[Data on locating visible targets]
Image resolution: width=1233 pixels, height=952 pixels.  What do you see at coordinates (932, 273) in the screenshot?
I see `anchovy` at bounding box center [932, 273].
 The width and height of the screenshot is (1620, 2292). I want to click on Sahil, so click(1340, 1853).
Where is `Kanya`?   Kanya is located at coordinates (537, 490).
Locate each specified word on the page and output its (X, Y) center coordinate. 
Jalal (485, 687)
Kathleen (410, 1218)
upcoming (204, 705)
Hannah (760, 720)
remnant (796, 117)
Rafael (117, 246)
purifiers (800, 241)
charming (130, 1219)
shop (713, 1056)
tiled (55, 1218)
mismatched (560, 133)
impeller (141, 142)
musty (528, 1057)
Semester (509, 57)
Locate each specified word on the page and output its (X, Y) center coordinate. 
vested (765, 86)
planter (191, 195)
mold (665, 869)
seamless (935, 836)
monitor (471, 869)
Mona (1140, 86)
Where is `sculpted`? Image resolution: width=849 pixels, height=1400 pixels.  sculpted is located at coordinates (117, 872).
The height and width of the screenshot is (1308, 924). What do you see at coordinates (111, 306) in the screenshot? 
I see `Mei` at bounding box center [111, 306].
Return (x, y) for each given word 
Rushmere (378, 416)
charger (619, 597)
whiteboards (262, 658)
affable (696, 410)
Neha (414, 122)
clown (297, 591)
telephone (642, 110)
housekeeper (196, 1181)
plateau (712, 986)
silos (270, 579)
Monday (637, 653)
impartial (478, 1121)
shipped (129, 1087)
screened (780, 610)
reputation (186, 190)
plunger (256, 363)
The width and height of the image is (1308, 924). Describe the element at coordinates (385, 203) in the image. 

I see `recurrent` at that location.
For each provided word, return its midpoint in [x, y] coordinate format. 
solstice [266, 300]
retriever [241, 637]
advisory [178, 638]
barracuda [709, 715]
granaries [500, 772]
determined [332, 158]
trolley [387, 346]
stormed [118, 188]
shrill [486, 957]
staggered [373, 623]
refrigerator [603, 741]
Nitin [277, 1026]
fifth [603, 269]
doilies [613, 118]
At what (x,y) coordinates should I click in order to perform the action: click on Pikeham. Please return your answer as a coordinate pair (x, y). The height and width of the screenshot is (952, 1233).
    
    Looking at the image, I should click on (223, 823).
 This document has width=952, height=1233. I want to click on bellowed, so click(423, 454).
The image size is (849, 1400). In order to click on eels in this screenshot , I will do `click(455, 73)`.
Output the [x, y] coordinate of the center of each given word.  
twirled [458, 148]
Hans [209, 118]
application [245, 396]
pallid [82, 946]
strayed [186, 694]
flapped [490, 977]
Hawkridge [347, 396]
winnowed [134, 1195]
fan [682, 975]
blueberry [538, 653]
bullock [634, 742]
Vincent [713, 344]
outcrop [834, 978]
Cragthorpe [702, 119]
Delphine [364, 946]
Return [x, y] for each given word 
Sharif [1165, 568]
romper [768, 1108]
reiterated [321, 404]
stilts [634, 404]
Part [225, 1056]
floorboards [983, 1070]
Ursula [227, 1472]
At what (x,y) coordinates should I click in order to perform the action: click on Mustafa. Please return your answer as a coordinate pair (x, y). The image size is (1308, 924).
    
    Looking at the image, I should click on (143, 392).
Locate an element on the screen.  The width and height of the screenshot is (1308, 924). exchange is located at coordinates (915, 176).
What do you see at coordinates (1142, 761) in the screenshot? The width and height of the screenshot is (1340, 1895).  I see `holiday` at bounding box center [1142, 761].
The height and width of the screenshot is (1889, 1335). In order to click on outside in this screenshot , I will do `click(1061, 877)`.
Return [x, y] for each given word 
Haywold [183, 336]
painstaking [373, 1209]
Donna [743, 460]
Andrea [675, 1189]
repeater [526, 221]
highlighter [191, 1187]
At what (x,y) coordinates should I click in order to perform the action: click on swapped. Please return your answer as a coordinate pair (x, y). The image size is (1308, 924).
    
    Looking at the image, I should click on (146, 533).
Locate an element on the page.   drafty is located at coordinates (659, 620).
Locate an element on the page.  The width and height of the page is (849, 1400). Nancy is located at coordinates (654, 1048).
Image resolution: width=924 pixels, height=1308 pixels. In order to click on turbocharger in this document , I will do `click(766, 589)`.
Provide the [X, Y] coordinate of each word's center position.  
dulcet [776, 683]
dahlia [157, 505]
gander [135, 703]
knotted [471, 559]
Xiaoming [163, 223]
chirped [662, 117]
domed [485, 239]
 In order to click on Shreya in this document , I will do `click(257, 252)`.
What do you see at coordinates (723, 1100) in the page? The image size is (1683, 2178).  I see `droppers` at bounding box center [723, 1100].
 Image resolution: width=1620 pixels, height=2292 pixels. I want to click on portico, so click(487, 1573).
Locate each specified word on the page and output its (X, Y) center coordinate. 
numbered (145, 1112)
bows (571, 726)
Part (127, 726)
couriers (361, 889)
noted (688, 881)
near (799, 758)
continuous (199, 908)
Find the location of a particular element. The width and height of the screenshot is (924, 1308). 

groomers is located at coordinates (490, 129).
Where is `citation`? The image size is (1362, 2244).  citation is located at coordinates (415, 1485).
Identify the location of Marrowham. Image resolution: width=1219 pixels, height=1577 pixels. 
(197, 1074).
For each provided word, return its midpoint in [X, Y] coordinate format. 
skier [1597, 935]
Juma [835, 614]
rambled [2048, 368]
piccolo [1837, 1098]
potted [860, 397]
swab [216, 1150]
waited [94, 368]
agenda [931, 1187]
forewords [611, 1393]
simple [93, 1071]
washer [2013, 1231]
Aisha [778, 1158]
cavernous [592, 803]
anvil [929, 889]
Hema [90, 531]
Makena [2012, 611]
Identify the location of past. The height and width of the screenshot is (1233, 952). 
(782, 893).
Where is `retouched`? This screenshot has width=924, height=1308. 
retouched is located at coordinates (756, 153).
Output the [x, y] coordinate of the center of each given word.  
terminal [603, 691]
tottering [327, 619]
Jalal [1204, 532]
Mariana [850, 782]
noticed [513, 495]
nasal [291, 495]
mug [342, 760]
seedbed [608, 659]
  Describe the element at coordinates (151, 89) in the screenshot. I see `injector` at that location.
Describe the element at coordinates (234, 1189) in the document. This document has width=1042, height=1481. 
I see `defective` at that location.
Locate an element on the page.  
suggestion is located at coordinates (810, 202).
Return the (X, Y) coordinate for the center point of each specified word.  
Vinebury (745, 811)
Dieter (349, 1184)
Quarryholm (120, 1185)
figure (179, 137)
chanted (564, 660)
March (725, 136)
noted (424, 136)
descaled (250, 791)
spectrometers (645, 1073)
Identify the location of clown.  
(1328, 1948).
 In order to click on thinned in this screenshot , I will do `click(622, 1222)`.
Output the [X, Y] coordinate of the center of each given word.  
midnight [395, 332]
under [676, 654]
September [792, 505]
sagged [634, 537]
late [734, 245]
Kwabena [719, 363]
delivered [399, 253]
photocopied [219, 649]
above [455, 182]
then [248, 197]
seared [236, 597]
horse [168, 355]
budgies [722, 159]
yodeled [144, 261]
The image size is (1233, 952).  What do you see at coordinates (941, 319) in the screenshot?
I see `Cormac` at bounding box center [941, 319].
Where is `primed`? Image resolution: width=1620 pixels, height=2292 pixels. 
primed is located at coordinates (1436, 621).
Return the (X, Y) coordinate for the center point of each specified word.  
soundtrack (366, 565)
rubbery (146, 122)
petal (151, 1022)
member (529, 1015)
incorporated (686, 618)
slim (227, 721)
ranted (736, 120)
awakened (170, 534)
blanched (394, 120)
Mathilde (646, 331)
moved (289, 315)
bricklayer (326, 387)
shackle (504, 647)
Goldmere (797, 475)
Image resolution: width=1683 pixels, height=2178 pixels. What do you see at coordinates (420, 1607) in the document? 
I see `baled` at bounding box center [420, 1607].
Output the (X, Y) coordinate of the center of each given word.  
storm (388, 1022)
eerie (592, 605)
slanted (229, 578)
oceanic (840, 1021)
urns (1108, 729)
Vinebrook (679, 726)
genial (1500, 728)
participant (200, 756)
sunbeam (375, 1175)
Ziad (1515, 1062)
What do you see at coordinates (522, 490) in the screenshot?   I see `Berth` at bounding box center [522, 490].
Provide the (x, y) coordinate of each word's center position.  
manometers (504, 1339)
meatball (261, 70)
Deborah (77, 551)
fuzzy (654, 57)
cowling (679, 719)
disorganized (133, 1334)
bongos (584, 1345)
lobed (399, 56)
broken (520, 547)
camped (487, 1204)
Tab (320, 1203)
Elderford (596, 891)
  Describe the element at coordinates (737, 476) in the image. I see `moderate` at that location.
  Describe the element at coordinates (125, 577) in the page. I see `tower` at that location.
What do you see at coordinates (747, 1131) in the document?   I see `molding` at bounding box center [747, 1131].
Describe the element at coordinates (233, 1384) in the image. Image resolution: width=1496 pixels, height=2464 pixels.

(TO BE DONE): Copy the records above without any change, starting at the line that contains "screened (780, 610)" and ending at the line that contains "refrigerator [603, 741]", both lines included.

(SOLUTION TO THE EXERCISE):
screened (780, 610)
reputation (186, 190)
plunger (256, 363)
The width and height of the image is (1308, 924). Describe the element at coordinates (385, 203) in the image. 

I see `recurrent` at that location.
For each provided word, return its midpoint in [x, y] coordinate format. 
solstice [266, 300]
retriever [241, 637]
advisory [178, 638]
barracuda [709, 715]
granaries [500, 772]
determined [332, 158]
trolley [387, 346]
stormed [118, 188]
shrill [486, 957]
staggered [373, 623]
refrigerator [603, 741]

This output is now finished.